Exercise goal:
When the line with "grey jar: 4 -> 5" appears below, start repeating lines exactly, and keep going through the line with "brown heart: 2 -> 4"; add nothing outside that span.

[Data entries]
- Opening Delimiter -

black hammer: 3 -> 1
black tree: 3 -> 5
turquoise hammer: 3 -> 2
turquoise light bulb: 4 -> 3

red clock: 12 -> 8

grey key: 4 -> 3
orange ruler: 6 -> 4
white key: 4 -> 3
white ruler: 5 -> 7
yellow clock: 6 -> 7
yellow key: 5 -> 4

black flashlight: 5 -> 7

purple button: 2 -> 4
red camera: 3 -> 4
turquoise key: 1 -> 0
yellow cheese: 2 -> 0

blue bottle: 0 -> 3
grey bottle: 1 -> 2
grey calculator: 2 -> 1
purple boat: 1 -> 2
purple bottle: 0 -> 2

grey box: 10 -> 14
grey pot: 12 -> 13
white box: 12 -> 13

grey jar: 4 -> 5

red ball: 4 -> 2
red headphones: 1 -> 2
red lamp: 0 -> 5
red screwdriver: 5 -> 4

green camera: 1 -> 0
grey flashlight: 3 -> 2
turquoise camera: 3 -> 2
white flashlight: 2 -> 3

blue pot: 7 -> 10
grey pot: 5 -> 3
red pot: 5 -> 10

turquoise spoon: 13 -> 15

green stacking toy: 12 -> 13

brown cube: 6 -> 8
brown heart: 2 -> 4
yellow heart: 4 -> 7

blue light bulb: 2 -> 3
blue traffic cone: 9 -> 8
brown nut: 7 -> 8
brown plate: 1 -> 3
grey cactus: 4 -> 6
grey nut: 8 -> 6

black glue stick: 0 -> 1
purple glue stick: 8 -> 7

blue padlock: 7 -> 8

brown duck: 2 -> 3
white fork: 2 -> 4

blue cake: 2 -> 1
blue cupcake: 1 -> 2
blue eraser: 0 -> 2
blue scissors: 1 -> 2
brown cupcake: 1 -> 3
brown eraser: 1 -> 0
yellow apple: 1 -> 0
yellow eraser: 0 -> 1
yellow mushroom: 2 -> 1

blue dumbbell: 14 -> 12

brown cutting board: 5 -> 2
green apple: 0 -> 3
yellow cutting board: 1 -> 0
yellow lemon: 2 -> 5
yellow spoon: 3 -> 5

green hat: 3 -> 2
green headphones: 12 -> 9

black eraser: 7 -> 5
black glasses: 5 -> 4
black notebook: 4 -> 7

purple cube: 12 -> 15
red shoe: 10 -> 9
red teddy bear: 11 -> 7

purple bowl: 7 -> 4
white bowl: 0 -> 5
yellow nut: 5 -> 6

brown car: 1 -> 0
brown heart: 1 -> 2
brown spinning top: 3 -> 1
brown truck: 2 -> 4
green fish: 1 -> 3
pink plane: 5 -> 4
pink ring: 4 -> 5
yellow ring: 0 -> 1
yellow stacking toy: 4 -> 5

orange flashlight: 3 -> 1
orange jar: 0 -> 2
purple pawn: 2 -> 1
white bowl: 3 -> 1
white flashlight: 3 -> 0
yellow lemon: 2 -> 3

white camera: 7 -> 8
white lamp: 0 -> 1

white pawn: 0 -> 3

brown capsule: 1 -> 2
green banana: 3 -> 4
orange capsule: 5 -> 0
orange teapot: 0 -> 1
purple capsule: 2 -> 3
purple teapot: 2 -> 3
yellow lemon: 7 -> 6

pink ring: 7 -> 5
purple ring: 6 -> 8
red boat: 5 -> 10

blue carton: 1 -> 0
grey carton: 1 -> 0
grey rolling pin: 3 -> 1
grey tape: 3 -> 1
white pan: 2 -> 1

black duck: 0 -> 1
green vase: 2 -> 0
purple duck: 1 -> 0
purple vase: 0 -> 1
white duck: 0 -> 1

- Closing Delimiter -

Exercise solution:
grey jar: 4 -> 5

red ball: 4 -> 2
red headphones: 1 -> 2
red lamp: 0 -> 5
red screwdriver: 5 -> 4

green camera: 1 -> 0
grey flashlight: 3 -> 2
turquoise camera: 3 -> 2
white flashlight: 2 -> 3

blue pot: 7 -> 10
grey pot: 5 -> 3
red pot: 5 -> 10

turquoise spoon: 13 -> 15

green stacking toy: 12 -> 13

brown cube: 6 -> 8
brown heart: 2 -> 4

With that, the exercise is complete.